# [Collected data]
# # # # # # #

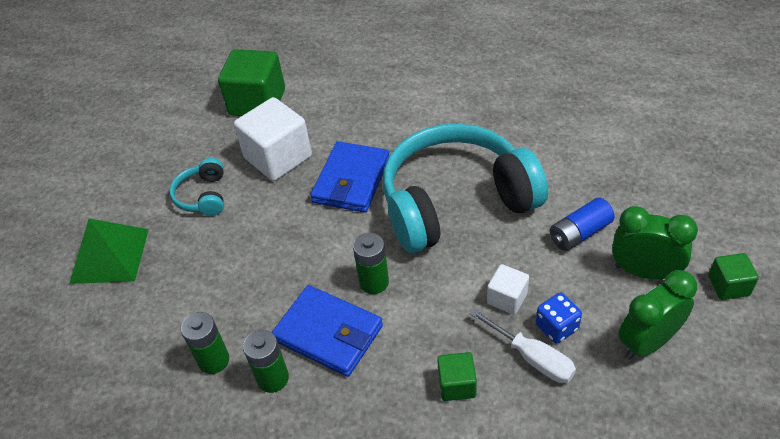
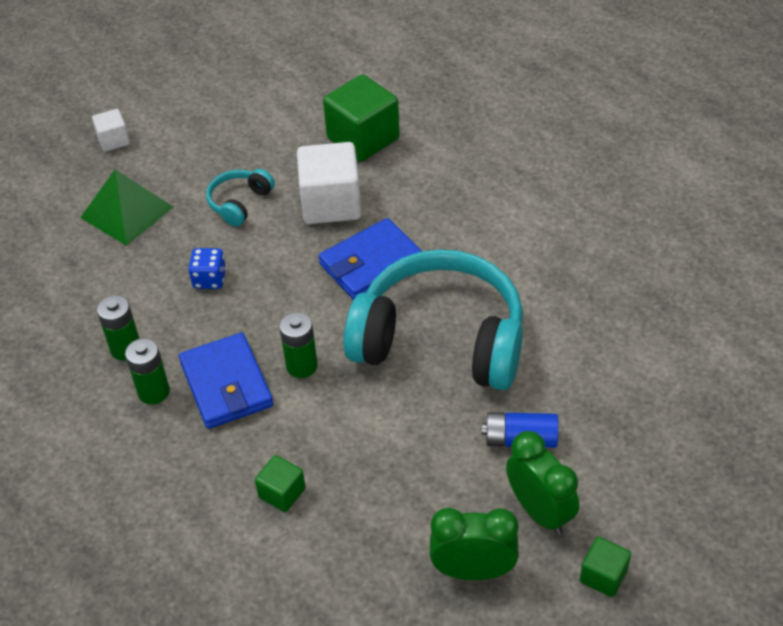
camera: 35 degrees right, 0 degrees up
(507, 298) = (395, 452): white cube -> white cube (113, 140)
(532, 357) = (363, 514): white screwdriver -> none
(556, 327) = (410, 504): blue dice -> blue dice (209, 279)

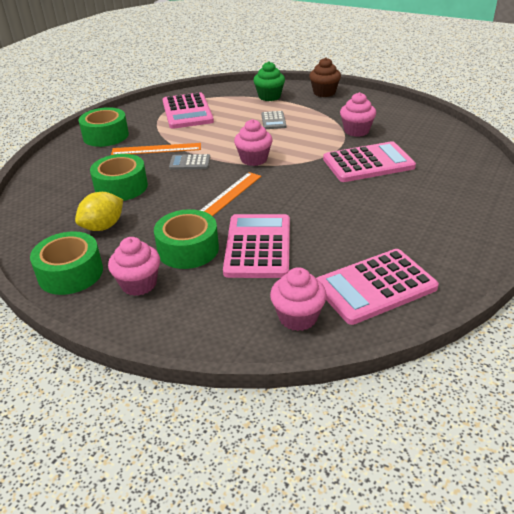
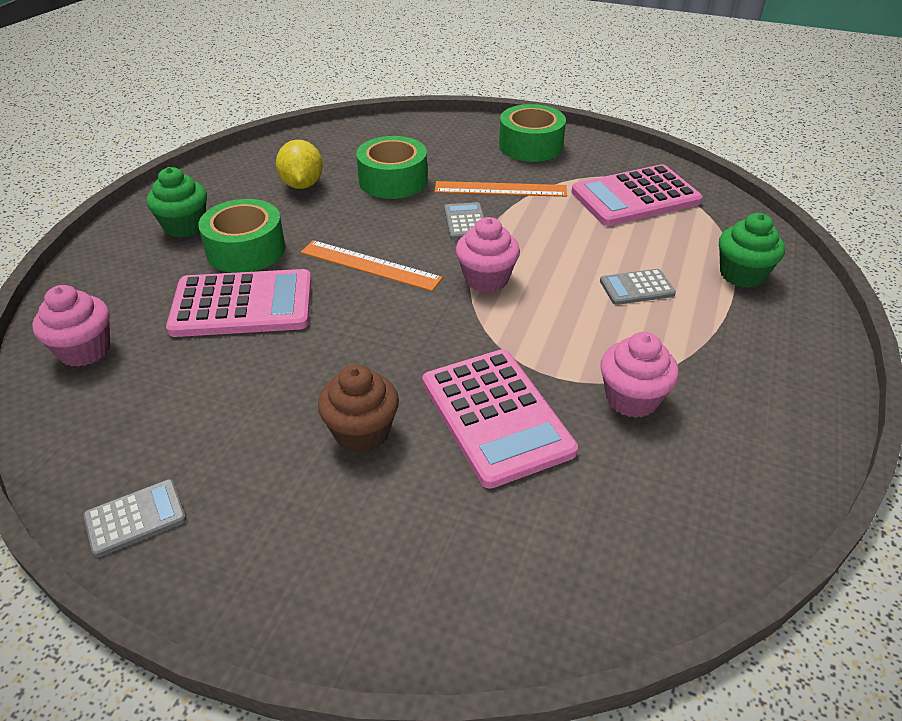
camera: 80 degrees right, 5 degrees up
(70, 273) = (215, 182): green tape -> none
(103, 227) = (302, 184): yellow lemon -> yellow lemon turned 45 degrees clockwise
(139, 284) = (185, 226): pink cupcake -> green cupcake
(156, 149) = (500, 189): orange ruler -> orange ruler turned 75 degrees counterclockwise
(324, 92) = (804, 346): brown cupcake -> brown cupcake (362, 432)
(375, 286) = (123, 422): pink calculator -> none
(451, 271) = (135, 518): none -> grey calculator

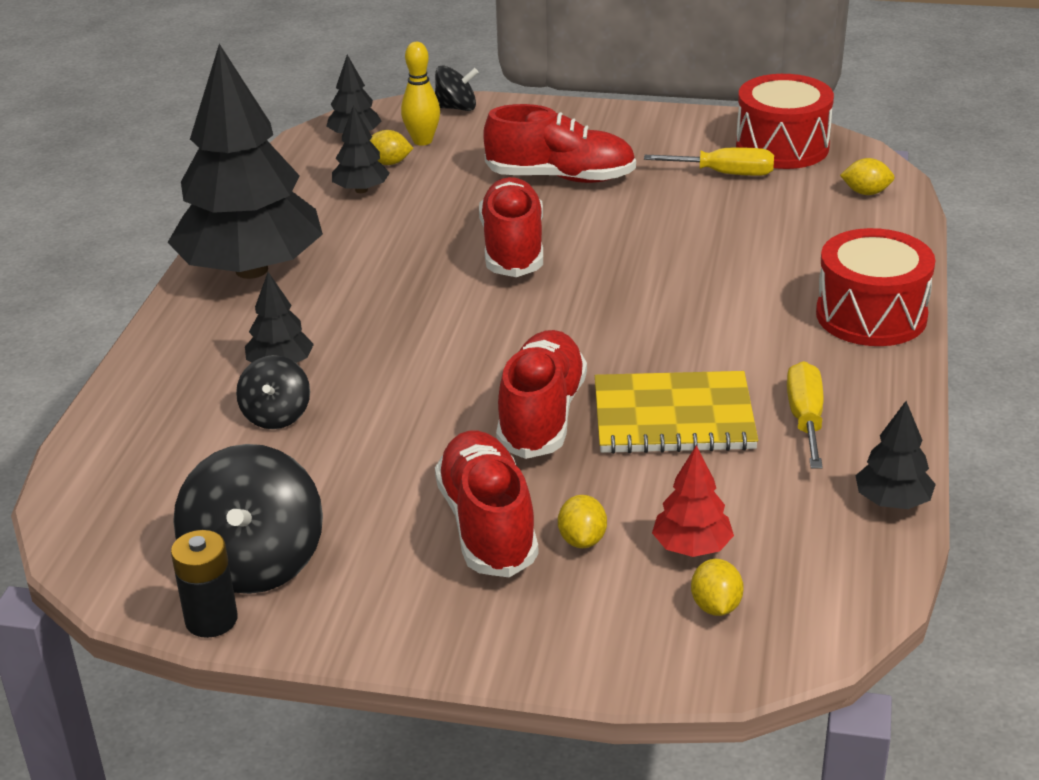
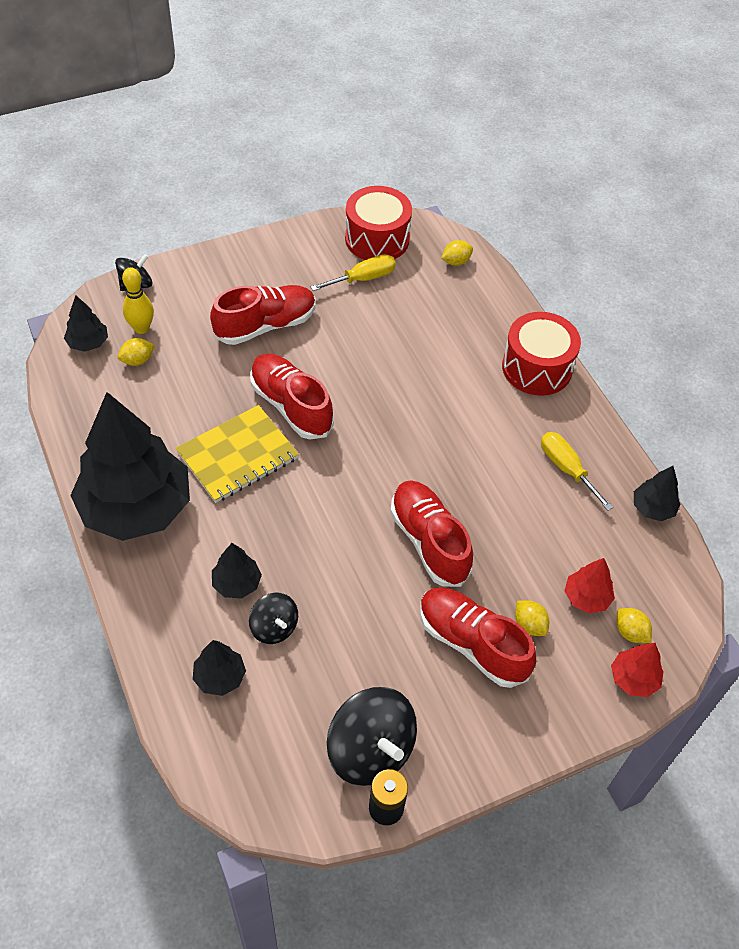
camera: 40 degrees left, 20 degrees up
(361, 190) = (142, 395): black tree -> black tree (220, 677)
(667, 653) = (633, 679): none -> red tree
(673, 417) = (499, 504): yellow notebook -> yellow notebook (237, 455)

# # # # # # #

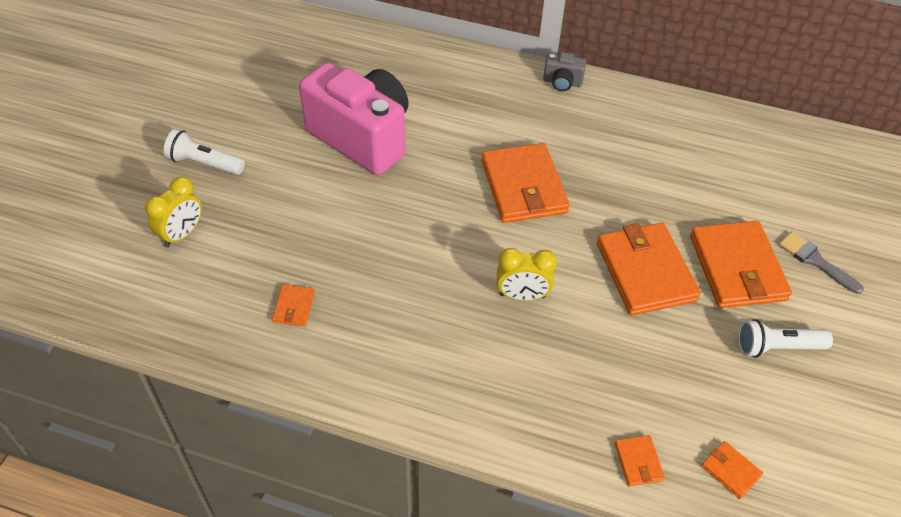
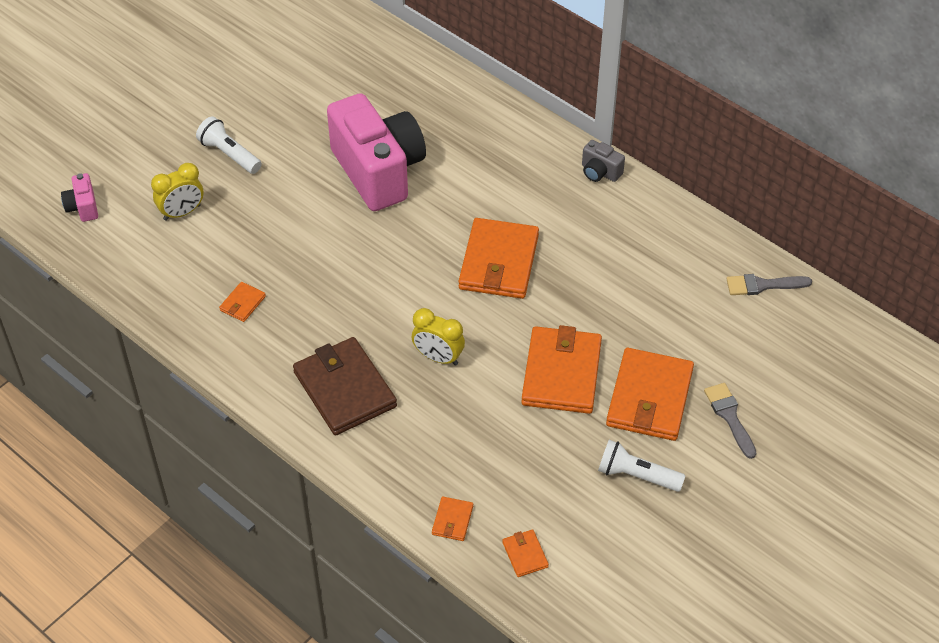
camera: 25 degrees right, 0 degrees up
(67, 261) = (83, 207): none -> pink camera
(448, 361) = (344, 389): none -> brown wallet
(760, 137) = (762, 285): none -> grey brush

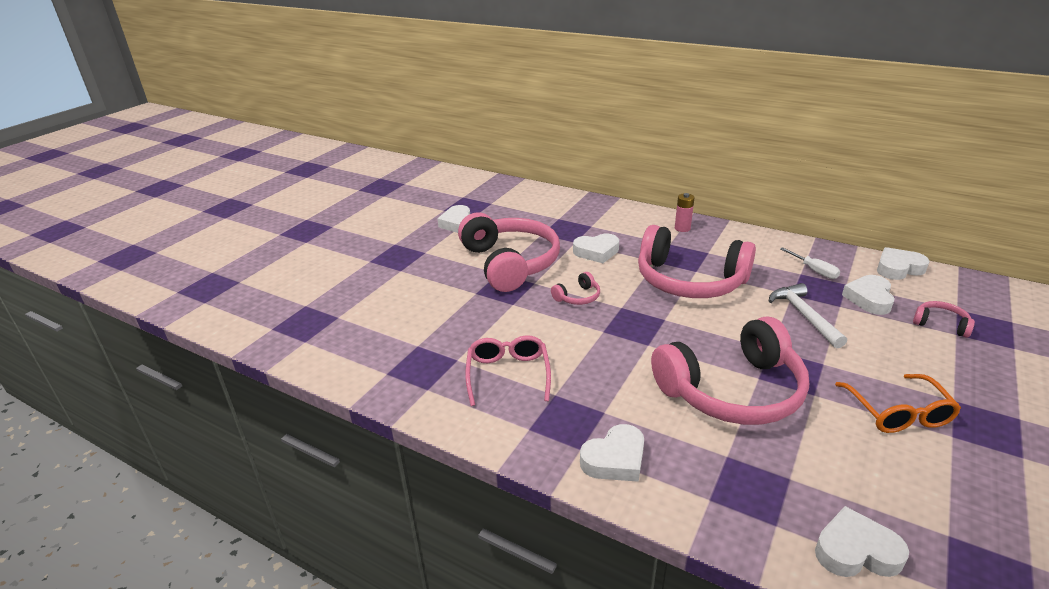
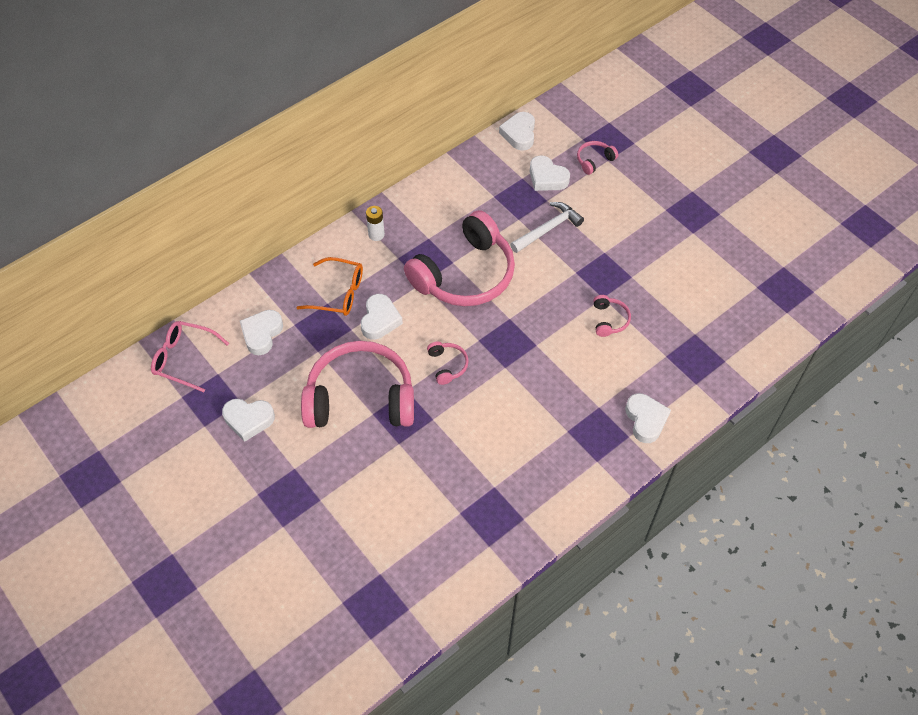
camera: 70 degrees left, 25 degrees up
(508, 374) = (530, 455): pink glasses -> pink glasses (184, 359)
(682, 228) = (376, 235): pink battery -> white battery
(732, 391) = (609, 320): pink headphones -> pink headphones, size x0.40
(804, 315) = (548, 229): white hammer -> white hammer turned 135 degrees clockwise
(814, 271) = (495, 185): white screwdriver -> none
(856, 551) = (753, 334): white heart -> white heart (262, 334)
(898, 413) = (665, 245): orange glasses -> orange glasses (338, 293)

# # # # # # #

# [To do]
Using only the entries above, output the line with "(361, 190) = (142, 395): black", the line with "(673, 417) = (499, 504): yellow", and all lines between them, exactly as they stand.

# [Answer area]
(361, 190) = (142, 395): black tree -> black tree (220, 677)
(667, 653) = (633, 679): none -> red tree
(673, 417) = (499, 504): yellow notebook -> yellow notebook (237, 455)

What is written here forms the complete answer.